### INFORMATION SUPPLIED
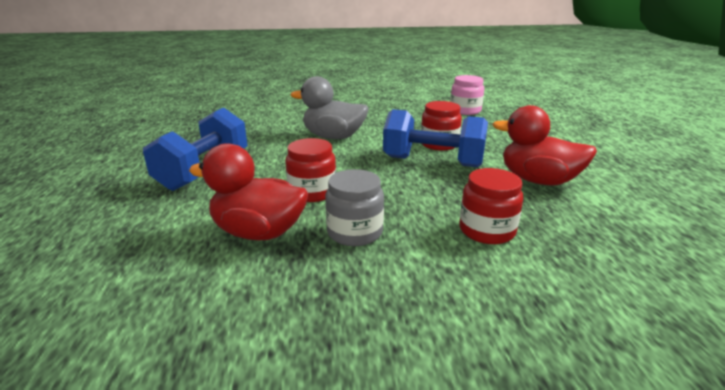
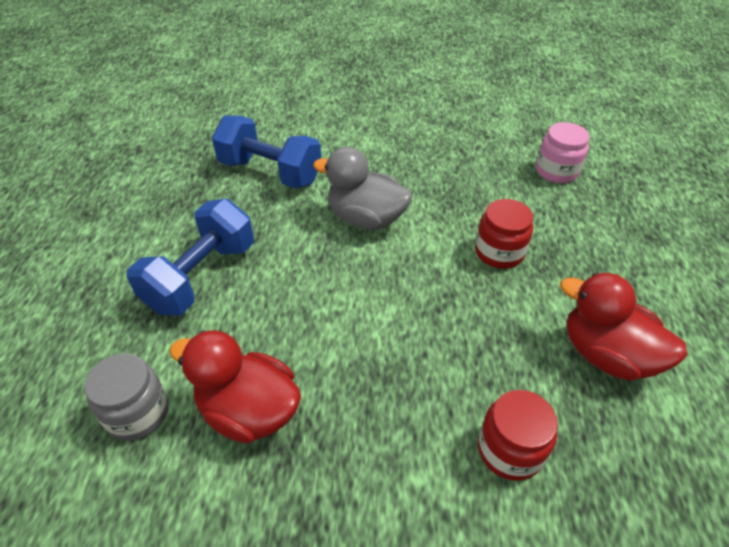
camera: 10 degrees right, 20 degrees up
(312, 192) = (320, 339): red jar -> none
(354, 232) = (355, 428): grey jar -> grey jar (138, 412)
(433, 162) = (480, 293): blue dumbbell -> blue dumbbell (270, 172)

### TASK REQUIREMENTS
Copy exactly, and only, the lines from the line containing "(354, 232) = (355, 428): grey" to the end of the listing, with both ends included.

### SOLVED EXERCISE
(354, 232) = (355, 428): grey jar -> grey jar (138, 412)
(433, 162) = (480, 293): blue dumbbell -> blue dumbbell (270, 172)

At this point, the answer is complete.